__THE TASK__:
Starting at the line that contains "first_place: [275, 136, 388, 355]", quote each line exactly through the last line of the entries, both included.

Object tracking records

#####

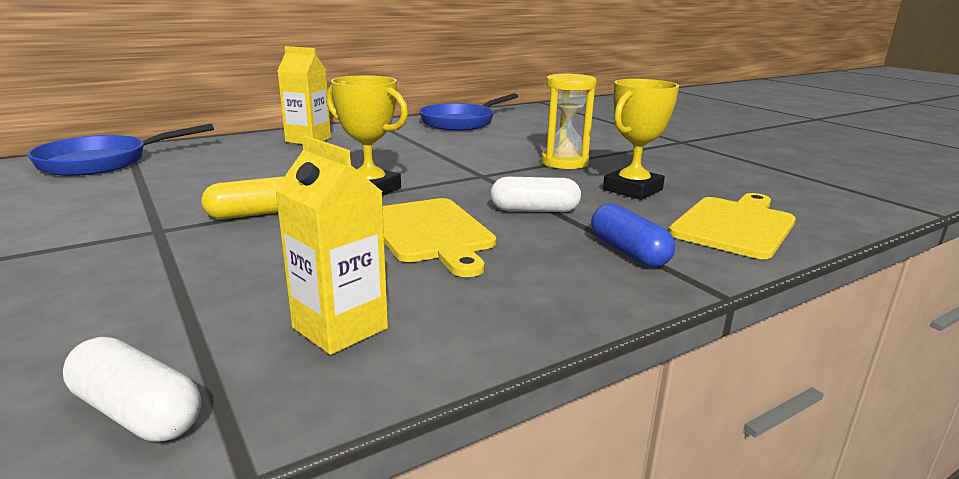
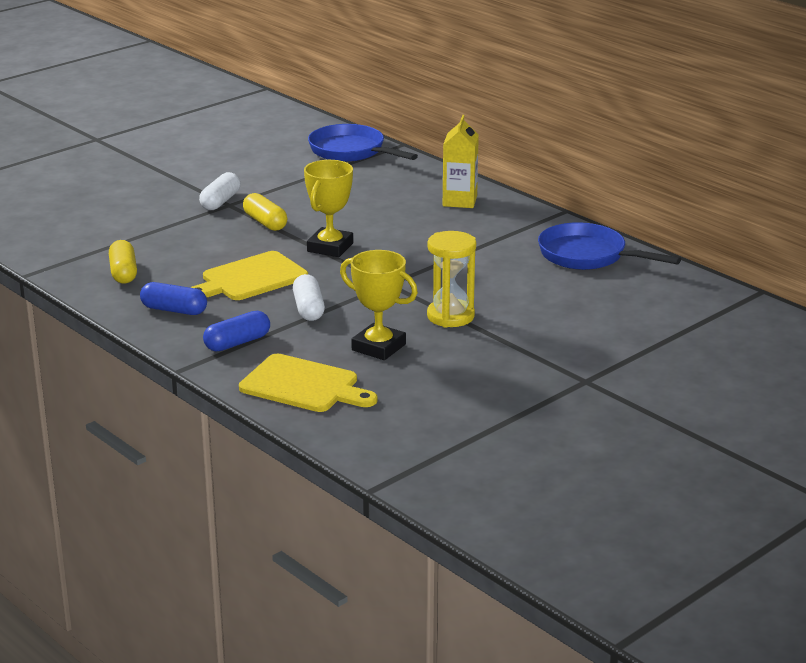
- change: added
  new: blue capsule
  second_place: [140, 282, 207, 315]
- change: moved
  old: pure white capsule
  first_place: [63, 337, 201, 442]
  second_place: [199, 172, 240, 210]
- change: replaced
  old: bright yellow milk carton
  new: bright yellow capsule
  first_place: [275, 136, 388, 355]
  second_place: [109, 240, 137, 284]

#####

__EXERCISE OUTPUT__:
  first_place: [275, 136, 388, 355]
  second_place: [109, 240, 137, 284]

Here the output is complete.